## start Input material
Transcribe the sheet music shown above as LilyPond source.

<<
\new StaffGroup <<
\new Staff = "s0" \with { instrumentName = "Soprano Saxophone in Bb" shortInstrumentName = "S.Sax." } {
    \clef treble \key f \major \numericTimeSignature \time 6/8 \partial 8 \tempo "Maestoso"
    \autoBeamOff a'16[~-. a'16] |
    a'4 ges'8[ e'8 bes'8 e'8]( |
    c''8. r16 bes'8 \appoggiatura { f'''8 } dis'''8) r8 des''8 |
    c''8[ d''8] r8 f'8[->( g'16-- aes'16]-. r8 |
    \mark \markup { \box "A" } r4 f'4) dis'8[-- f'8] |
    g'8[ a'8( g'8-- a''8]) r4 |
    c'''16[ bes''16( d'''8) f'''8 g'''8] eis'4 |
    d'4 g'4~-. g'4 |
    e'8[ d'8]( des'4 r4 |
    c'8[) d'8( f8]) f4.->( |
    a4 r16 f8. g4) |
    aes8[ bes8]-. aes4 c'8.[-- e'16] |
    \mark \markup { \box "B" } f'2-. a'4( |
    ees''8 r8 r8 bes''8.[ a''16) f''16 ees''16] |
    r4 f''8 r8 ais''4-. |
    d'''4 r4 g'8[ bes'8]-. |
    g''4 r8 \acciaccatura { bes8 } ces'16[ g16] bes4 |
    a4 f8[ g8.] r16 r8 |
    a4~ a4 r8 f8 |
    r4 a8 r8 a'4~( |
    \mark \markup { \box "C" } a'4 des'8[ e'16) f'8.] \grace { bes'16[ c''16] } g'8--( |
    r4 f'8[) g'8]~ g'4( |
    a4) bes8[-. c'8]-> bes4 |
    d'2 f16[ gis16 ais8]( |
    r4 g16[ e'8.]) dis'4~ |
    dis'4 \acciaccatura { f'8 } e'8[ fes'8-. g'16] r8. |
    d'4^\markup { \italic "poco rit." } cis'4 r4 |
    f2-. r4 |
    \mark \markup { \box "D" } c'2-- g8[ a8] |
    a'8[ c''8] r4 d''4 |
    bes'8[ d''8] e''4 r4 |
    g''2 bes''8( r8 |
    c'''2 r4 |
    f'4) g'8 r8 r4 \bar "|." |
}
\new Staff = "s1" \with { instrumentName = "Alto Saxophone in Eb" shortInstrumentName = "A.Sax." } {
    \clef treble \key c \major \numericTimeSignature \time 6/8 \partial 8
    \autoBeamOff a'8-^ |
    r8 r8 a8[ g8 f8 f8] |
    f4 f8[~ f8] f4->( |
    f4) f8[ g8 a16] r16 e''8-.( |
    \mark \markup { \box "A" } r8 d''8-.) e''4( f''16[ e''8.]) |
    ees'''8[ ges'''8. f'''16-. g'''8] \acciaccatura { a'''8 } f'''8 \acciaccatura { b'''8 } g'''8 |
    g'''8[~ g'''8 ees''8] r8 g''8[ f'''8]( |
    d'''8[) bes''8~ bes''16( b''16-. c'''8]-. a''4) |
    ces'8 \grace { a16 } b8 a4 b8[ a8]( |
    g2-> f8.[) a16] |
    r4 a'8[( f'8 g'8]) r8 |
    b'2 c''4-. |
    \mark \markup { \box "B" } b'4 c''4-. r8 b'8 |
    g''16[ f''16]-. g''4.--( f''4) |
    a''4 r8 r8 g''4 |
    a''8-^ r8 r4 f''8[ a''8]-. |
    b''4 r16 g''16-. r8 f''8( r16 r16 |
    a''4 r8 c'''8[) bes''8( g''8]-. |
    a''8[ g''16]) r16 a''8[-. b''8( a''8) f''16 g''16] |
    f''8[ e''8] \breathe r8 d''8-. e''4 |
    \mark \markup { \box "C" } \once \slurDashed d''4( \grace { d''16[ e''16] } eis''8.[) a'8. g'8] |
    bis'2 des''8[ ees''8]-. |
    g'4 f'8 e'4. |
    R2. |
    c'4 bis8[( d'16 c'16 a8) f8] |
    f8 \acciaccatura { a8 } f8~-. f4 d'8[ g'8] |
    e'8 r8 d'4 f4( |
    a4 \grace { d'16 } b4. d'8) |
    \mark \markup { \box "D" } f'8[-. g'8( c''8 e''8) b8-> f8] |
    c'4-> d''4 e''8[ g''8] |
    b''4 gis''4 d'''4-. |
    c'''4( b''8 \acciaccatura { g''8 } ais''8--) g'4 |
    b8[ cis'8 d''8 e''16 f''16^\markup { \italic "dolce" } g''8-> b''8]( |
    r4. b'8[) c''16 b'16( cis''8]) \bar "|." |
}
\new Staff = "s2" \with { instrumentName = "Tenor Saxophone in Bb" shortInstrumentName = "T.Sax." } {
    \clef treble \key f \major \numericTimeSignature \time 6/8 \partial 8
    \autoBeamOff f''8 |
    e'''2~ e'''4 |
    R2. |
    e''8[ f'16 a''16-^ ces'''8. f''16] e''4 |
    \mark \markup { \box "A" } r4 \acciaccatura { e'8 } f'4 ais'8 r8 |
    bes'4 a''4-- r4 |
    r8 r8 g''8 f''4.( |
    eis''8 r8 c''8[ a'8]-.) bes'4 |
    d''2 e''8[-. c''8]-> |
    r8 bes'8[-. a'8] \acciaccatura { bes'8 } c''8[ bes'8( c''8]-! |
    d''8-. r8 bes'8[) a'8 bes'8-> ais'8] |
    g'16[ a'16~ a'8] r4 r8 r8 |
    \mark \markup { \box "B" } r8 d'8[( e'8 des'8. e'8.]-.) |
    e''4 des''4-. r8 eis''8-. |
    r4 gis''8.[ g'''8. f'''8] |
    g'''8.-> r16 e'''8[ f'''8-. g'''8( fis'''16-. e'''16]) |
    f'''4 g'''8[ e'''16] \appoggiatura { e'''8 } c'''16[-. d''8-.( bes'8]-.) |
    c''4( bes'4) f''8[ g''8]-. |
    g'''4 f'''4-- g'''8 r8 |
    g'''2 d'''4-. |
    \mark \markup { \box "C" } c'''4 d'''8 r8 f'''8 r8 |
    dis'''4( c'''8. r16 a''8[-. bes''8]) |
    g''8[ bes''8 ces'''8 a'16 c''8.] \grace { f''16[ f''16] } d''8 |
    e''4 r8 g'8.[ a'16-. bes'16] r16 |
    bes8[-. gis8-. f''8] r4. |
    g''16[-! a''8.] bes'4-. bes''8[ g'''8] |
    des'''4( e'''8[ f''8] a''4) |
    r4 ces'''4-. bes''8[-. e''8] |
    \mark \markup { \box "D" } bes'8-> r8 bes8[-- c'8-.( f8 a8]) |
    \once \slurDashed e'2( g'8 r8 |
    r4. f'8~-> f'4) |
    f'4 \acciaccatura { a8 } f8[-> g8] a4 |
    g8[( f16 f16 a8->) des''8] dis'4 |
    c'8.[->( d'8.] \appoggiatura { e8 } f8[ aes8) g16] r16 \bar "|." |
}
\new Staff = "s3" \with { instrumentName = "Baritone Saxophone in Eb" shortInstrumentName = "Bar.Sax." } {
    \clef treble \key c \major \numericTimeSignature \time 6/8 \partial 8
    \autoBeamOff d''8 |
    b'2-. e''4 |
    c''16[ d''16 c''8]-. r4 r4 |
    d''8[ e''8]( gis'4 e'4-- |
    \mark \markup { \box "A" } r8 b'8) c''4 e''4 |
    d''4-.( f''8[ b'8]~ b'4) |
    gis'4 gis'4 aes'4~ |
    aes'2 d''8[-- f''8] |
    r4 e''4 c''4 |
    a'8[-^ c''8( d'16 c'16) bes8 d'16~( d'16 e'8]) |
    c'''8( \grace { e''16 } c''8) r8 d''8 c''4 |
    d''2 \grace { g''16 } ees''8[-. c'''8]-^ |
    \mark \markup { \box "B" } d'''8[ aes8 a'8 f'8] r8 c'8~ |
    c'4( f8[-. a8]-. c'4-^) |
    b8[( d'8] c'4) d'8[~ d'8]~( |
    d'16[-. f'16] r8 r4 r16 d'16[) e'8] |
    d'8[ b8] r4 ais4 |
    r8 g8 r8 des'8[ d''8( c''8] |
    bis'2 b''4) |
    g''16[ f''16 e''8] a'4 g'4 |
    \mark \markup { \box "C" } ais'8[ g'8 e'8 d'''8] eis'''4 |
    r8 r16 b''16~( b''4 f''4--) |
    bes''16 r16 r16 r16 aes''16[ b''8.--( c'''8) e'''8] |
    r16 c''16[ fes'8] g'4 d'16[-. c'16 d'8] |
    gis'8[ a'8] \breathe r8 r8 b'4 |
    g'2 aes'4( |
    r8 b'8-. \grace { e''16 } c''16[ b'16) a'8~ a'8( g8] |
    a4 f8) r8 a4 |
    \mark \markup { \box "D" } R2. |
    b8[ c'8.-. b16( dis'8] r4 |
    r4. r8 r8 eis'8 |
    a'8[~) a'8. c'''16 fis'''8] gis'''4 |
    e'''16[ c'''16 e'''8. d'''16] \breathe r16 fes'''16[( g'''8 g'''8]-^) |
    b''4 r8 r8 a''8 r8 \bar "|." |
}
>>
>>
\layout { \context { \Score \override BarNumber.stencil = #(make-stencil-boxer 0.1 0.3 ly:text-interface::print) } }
## end Input material
What to produce - Select from the records every line that contains the string "acciaccatura".

Exercise response -
    g''4 r8 \acciaccatura { bes8 } ces'16[ g16] bes4 |
    dis'4 \acciaccatura { f'8 } e'8[ fes'8-. g'16] r8. |
    ees'''8[ ges'''8. f'''16-. g'''8] \acciaccatura { a'''8 } f'''8 \acciaccatura { b'''8 } g'''8 |
    f8 \acciaccatura { a8 } f8~-. f4 d'8[ g'8] |
    c'''4( b''8 \acciaccatura { g''8 } ais''8--) g'4 |
    \mark \markup { \box "A" } r4 \acciaccatura { e'8 } f'4 ais'8 r8 |
    r8 bes'8[-. a'8] \acciaccatura { bes'8 } c''8[ bes'8( c''8]-! |
    f'4 \acciaccatura { a8 } f8[-> g8] a4 |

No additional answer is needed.